TRY IT
Once the pictures are set aside, transcribe each line of the listing exactly.

MATERIAL FOR THE TASK
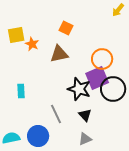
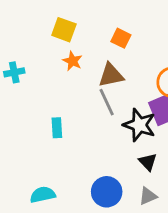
yellow square: (16, 35) -> (64, 30), moved, turned 30
gray line: (56, 114) -> (107, 102), moved
blue circle: (38, 136) -> (107, 192), moved

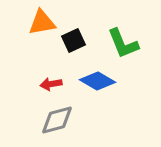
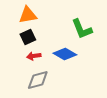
black square: (73, 40) -> (28, 37), moved

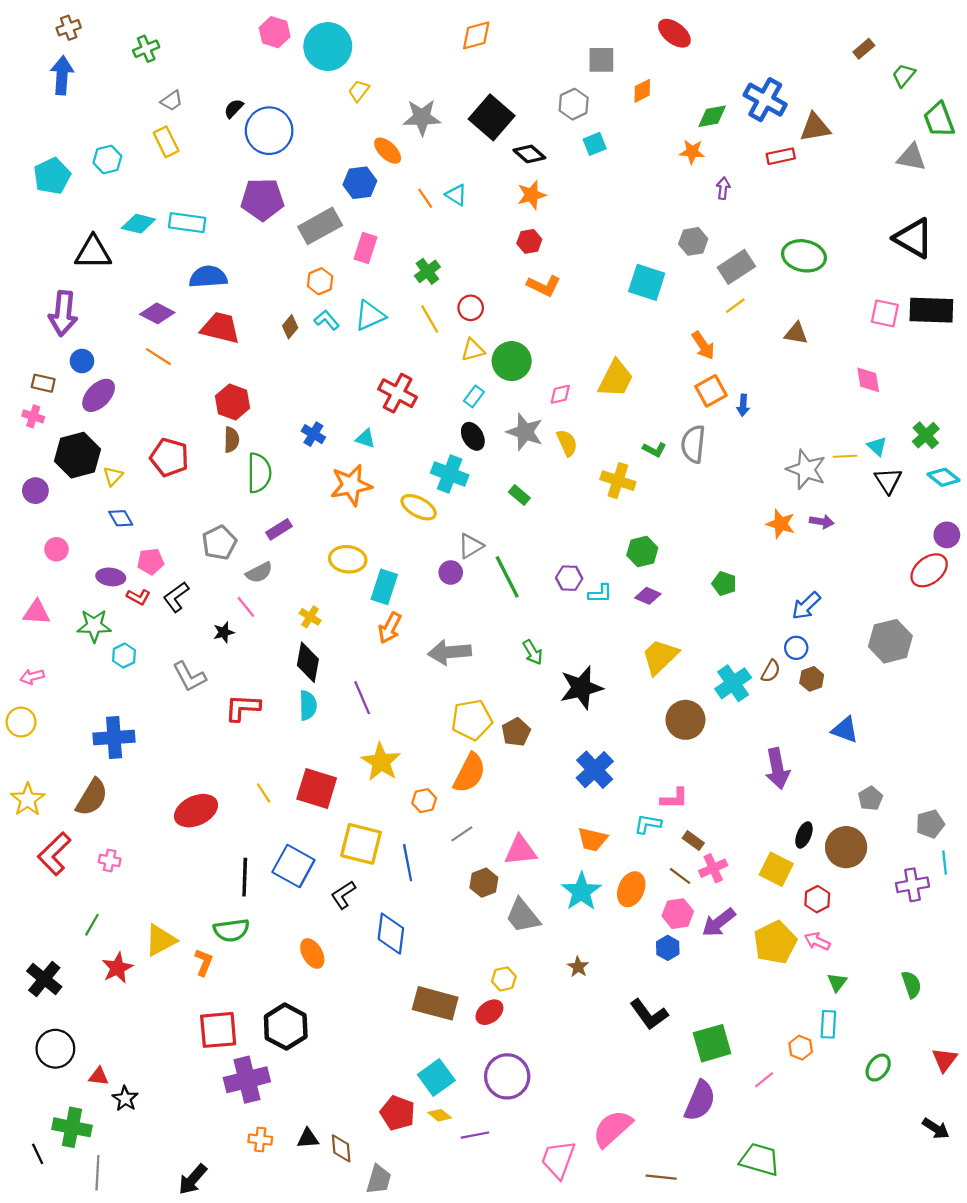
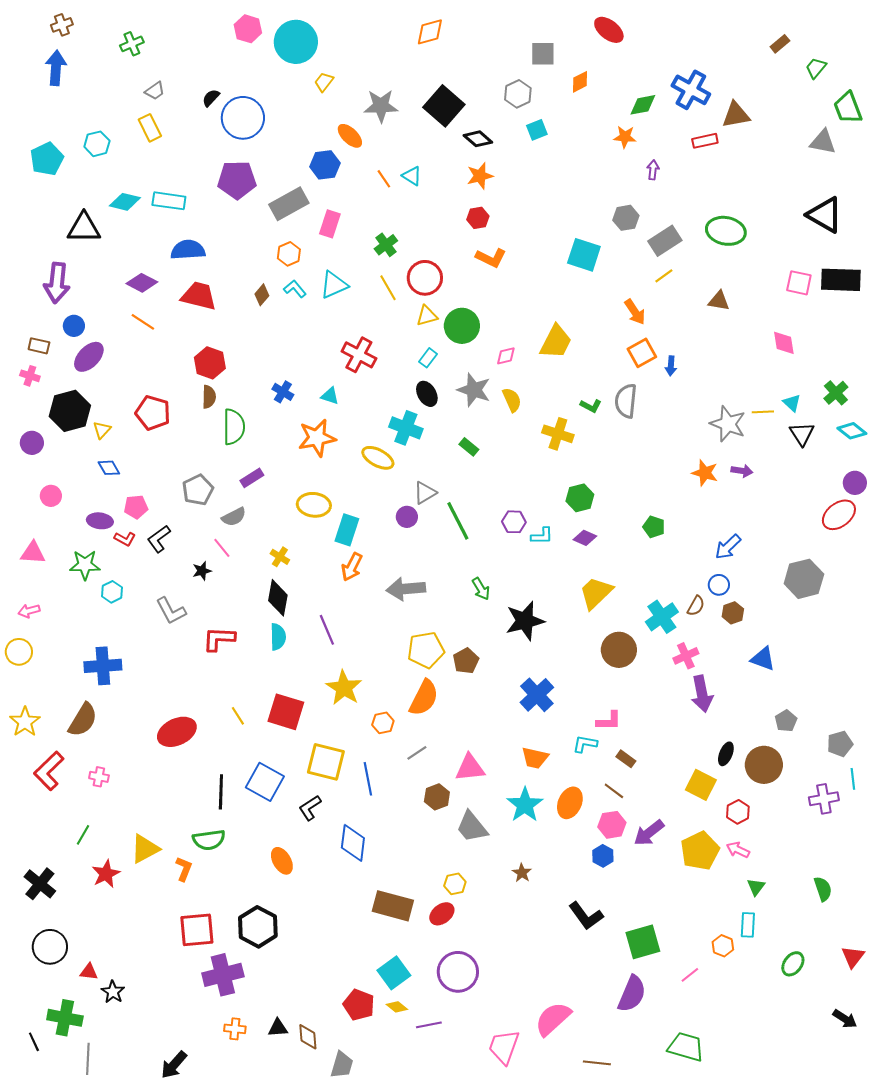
red circle: (471, 308) -> (425, 278), size x1.5
pink cross: (713, 868) -> (686, 656), moved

OUTPUT OF THE TASK
yellow square: (16, 35) -> (64, 30), moved, turned 30
gray line: (56, 114) -> (107, 102), moved
blue circle: (38, 136) -> (107, 192), moved

black square: (73, 40) -> (28, 37), moved

red circle: (471, 308) -> (425, 278), size x1.5
pink cross: (713, 868) -> (686, 656), moved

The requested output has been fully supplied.